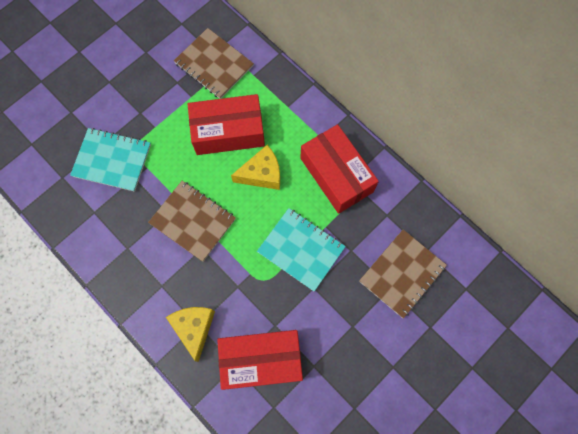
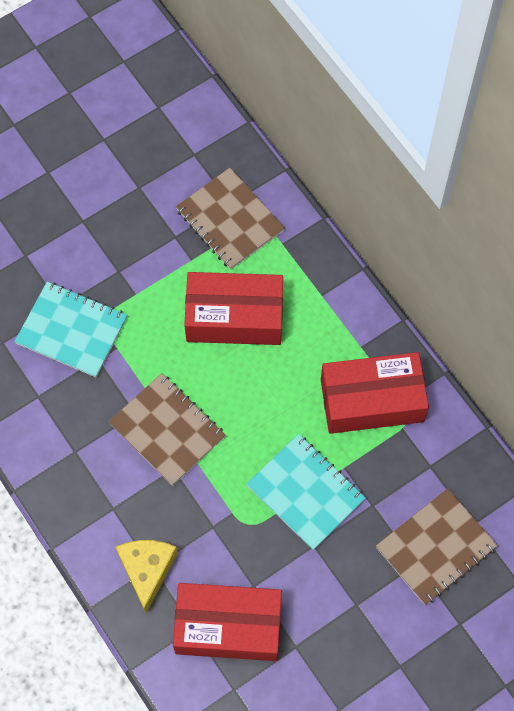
camera: 10 degrees right, 5 degrees down
(262, 174) = (270, 382): yellow cheese -> none
(336, 175) = (372, 400): red box -> red box turned 75 degrees counterclockwise

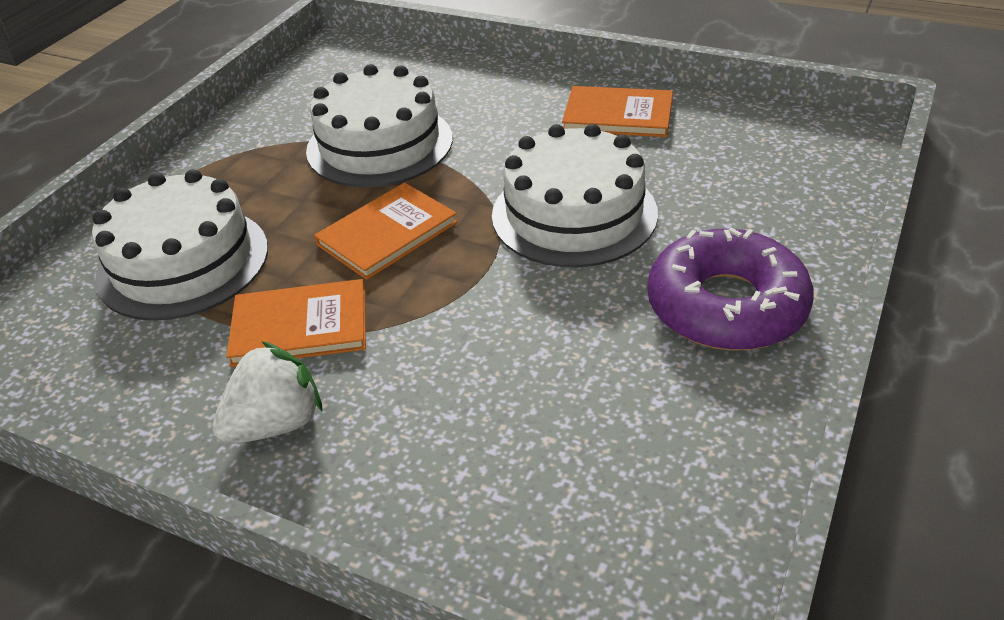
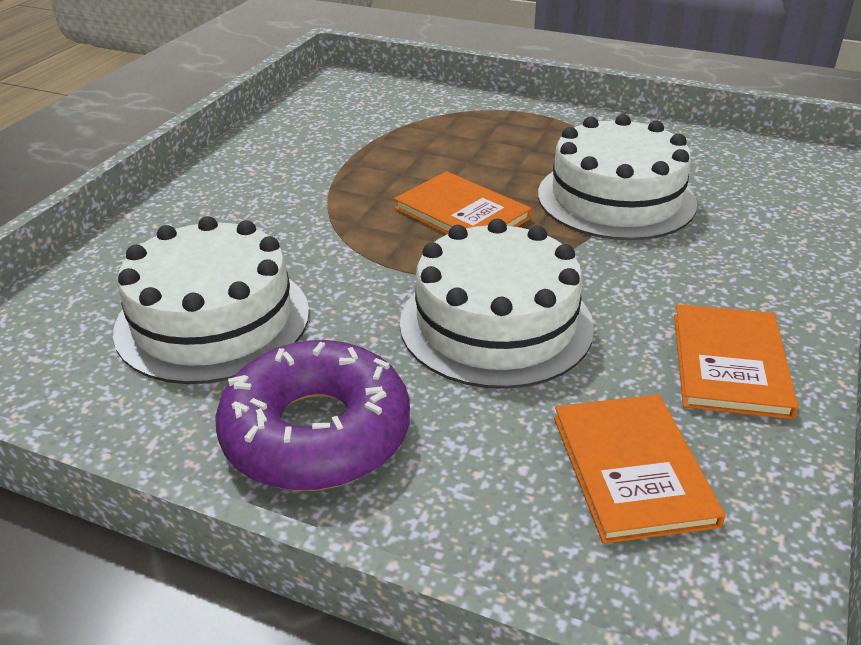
camera: 85 degrees right, 5 degrees down
(183, 262) = (426, 131): white cake -> white cake (213, 320)
(276, 424) = (235, 187): white strawberry -> none
(300, 326) = (339, 185): orange book -> orange book (632, 469)

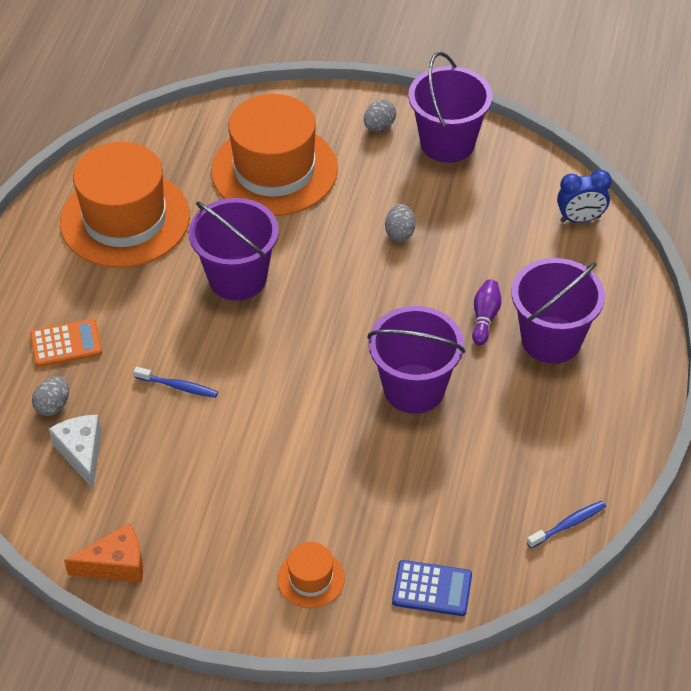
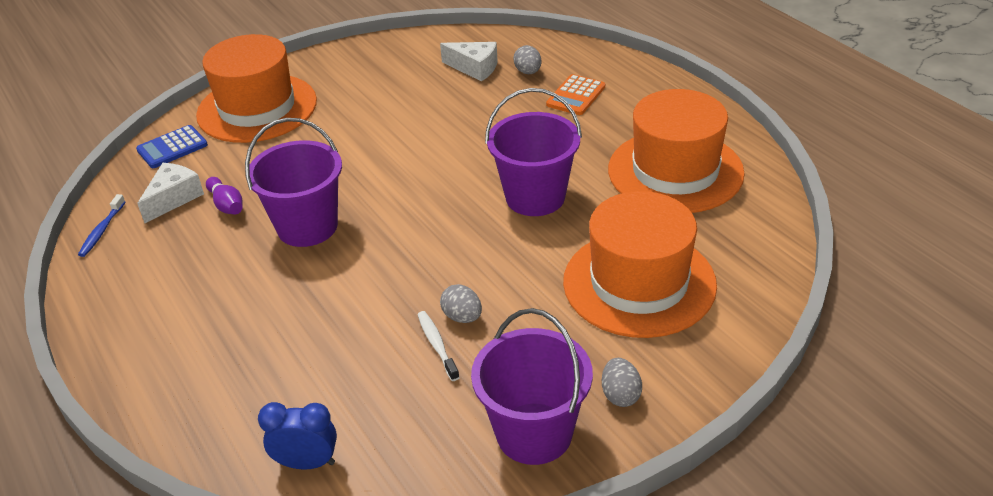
camera: 135 degrees right, 10 degrees down
(116, 564) = (379, 50): orange cheese -> none
(178, 386) = (471, 124): blue toothbrush -> none
(311, 579) = (257, 108): orange hat -> orange hat, size x2.29
(436, 228) = (437, 345): none -> white toothbrush
(484, 513) = (174, 198): none -> white cheese
(485, 317) = (306, 308): purple bowling pin -> purple bowling pin (227, 205)
(551, 340) = (228, 333): purple bucket -> none
(580, 219) = (307, 463): blue clock -> blue clock turned 60 degrees clockwise

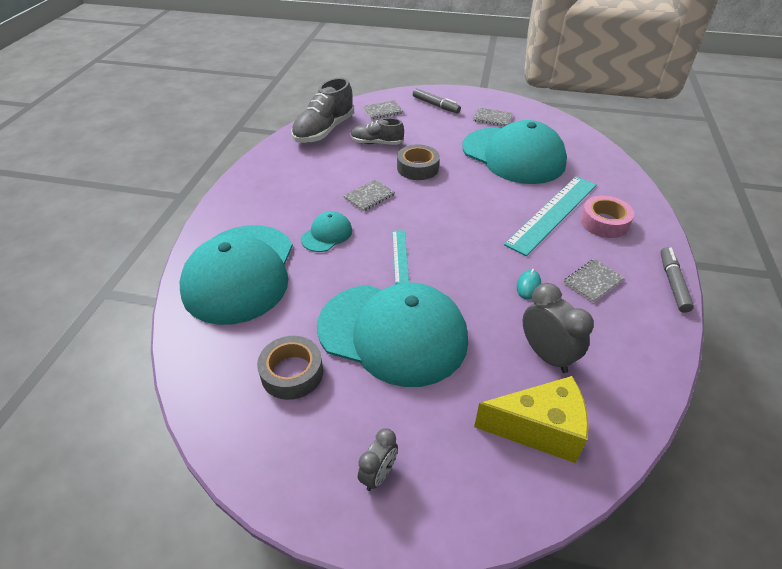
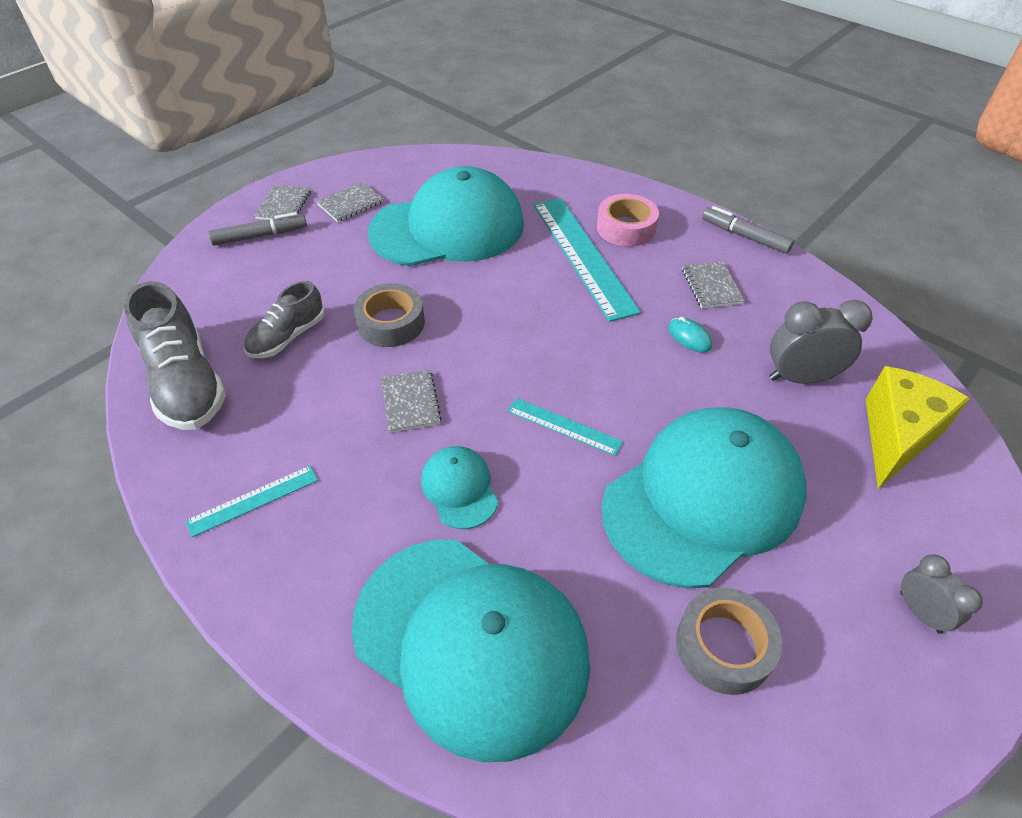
camera: 60 degrees left, 5 degrees up
(274, 177) = (253, 500): none -> turquoise ruler
(383, 111) = (209, 293): grey notebook -> grey notebook (283, 205)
* * *
**Task goal:**
With the pictures left out, write out exactly the lines above from the one containing "(178, 386) = (471, 124): blue" through the one containing "(274, 177) = (253, 500): none".

**Solution to the exercise:**
(178, 386) = (471, 124): blue toothbrush -> none
(311, 579) = (257, 108): orange hat -> orange hat, size x2.29
(436, 228) = (437, 345): none -> white toothbrush
(484, 513) = (174, 198): none -> white cheese
(485, 317) = (306, 308): purple bowling pin -> purple bowling pin (227, 205)
(551, 340) = (228, 333): purple bucket -> none
(580, 219) = (307, 463): blue clock -> blue clock turned 60 degrees clockwise

camera: 60 degrees left, 5 degrees up
(274, 177) = (253, 500): none -> turquoise ruler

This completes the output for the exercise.